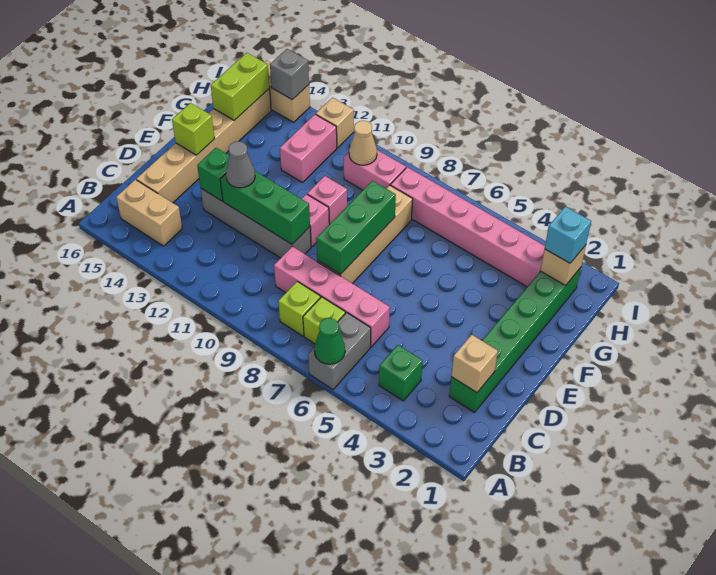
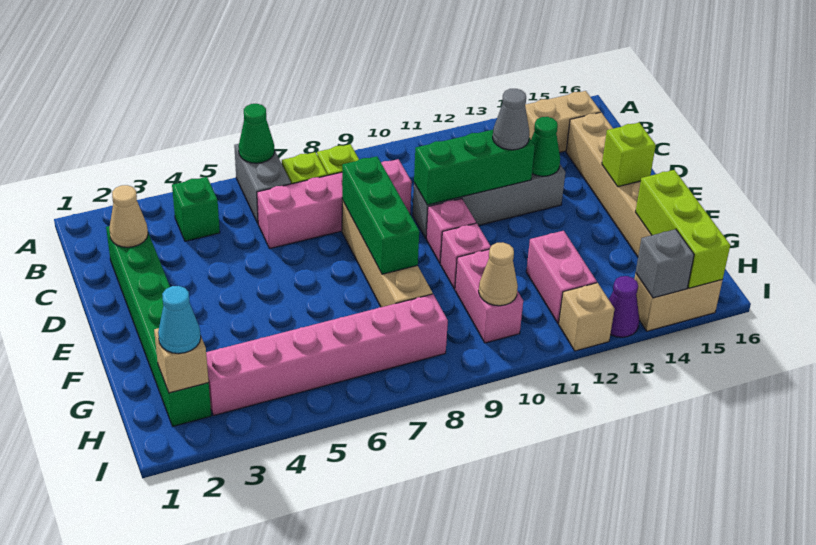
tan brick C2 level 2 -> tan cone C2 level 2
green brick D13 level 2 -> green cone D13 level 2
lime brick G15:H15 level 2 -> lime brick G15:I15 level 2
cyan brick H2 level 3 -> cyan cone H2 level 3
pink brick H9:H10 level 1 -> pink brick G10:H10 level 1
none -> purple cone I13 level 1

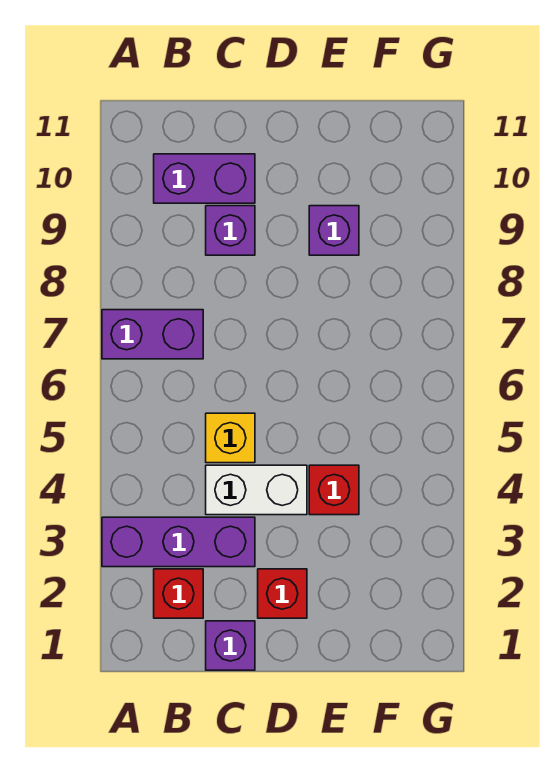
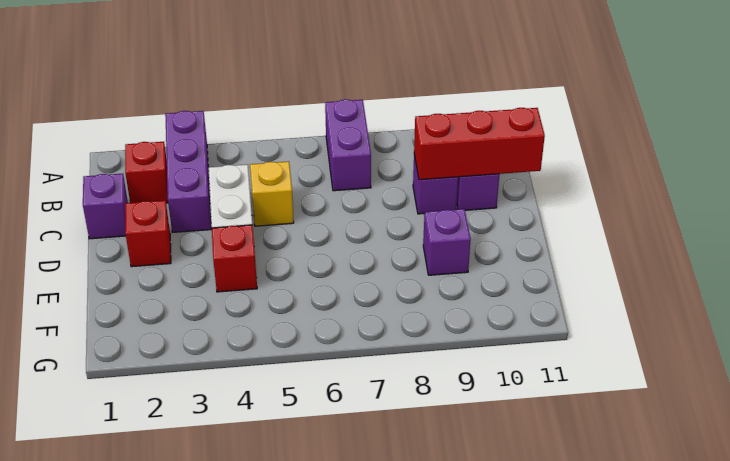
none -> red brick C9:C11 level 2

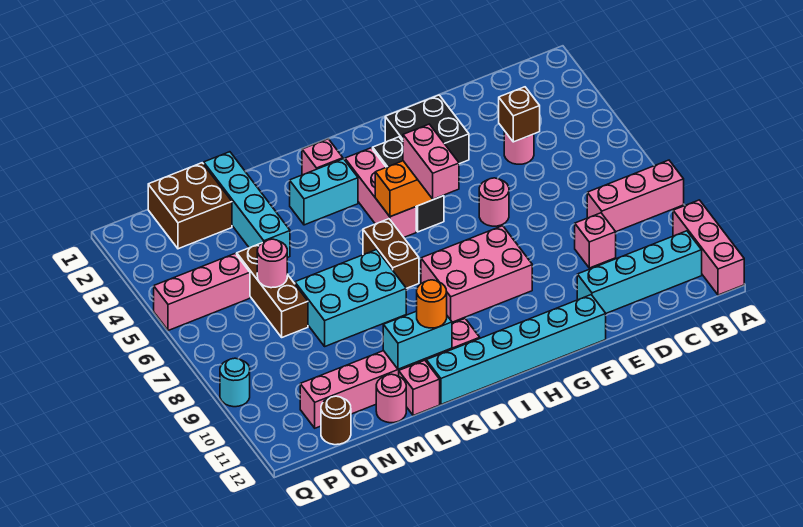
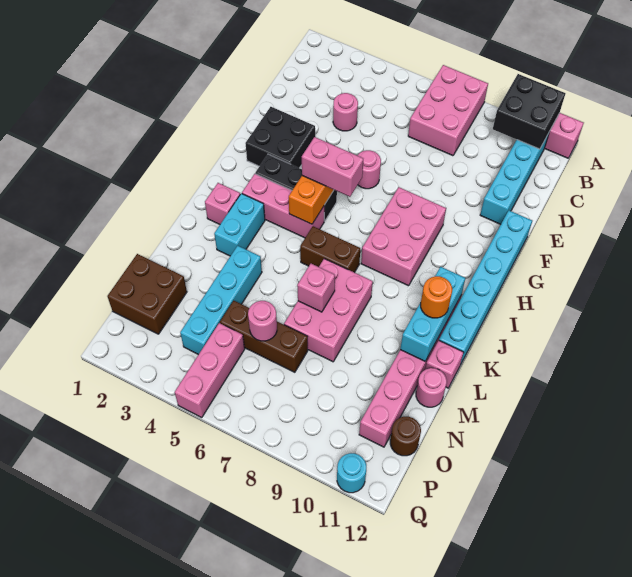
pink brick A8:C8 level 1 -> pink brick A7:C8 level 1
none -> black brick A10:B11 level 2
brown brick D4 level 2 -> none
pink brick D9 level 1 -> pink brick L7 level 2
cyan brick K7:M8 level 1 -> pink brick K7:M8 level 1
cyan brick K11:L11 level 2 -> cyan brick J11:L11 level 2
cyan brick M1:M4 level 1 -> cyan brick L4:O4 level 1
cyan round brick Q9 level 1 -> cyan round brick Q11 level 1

————

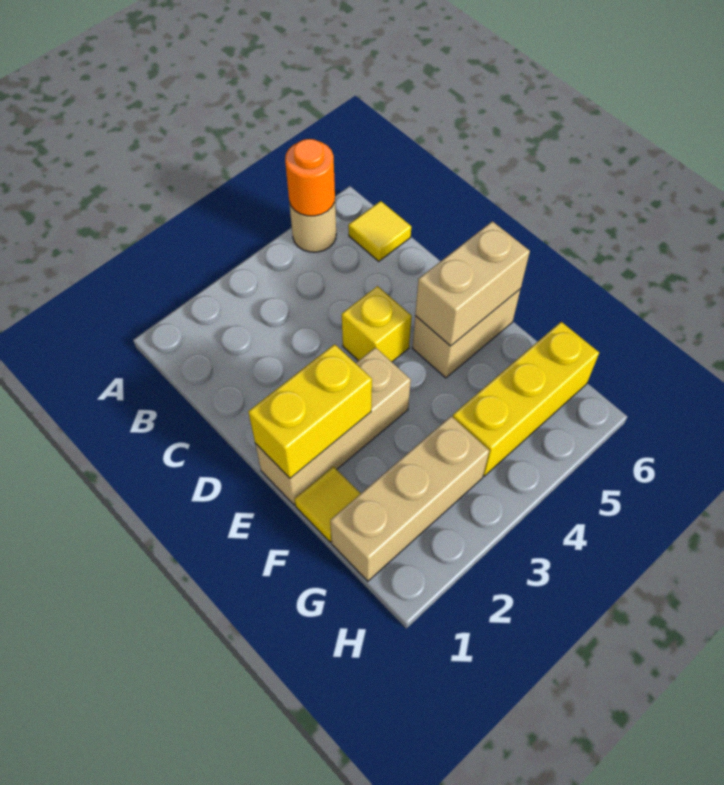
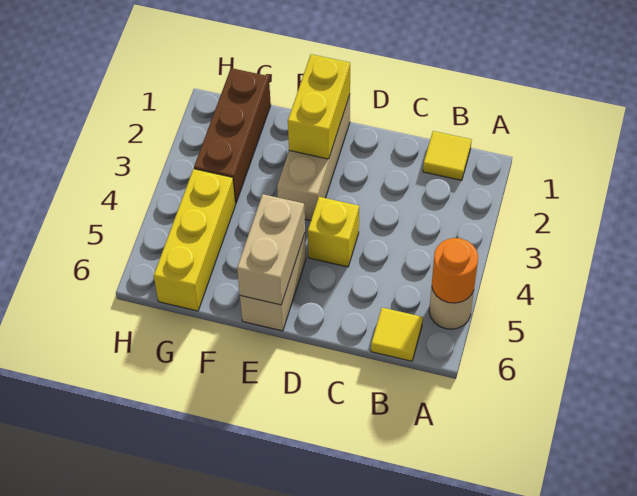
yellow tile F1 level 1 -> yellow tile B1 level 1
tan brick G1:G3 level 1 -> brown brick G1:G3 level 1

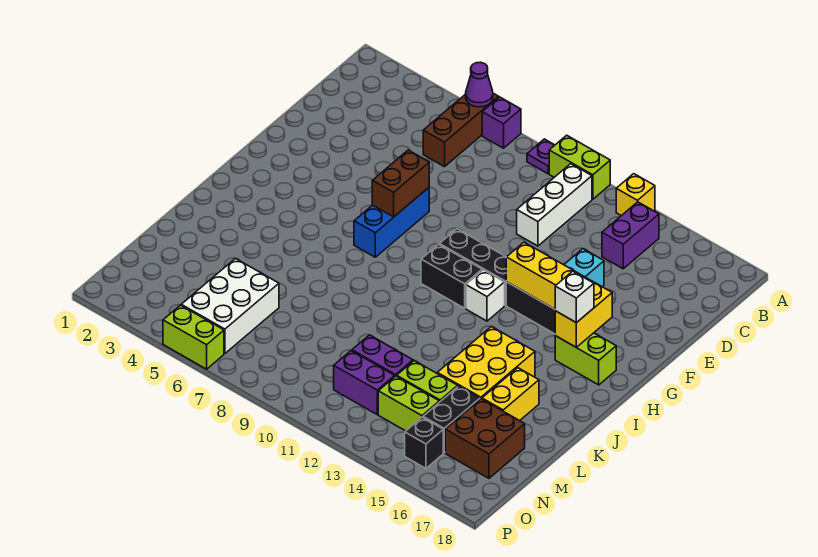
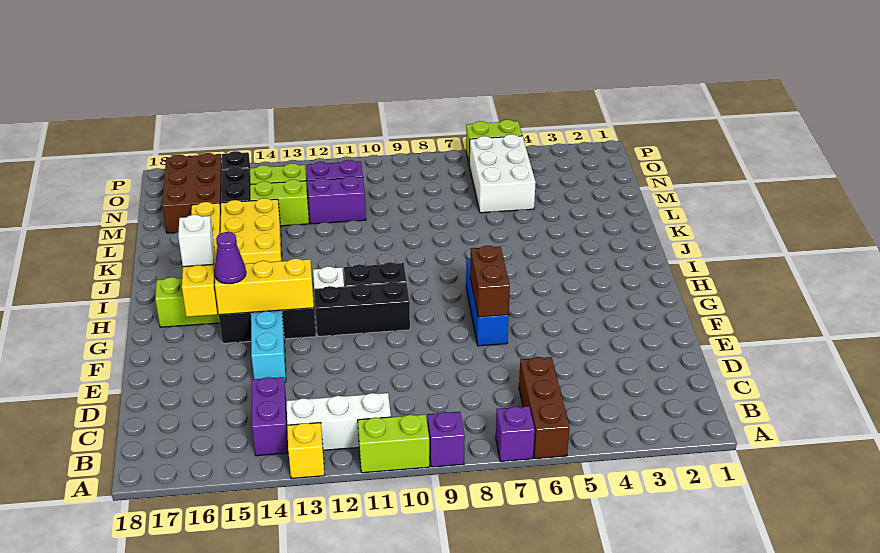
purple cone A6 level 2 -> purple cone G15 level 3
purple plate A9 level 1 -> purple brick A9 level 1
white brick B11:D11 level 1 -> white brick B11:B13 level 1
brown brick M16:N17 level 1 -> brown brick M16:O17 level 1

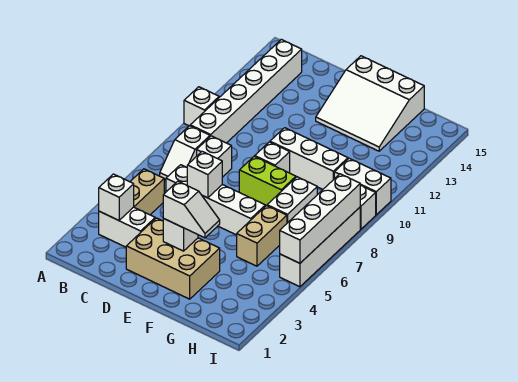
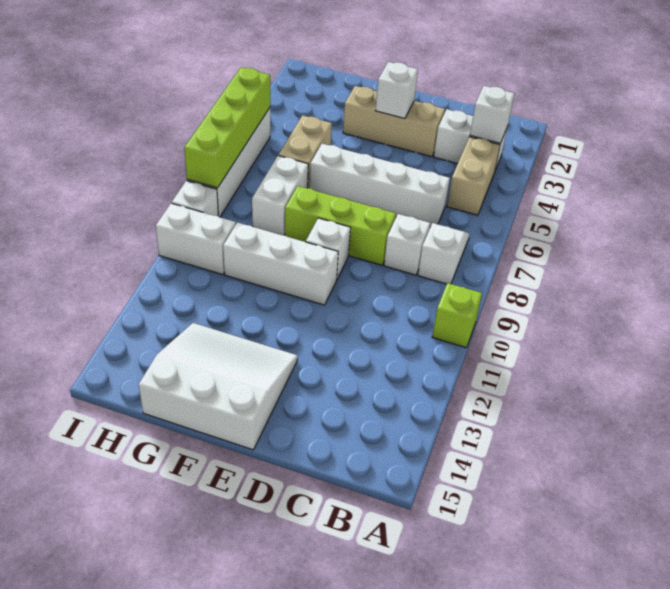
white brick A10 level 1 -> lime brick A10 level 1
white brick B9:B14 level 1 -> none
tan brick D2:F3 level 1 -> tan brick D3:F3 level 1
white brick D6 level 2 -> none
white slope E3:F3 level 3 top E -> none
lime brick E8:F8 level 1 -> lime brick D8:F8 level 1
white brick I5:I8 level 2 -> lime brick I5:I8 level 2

————

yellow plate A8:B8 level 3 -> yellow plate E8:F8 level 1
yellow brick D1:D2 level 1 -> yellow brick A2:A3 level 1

————

- Aim of the task: Retype exactly the span of lines from the one with "lime brick E8:F8" through the one with "white brick I5:I8"; include both ends and omit the rest of the material.

- Response area:
lime brick E8:F8 level 1 -> lime brick D8:F8 level 1
white brick I5:I8 level 2 -> lime brick I5:I8 level 2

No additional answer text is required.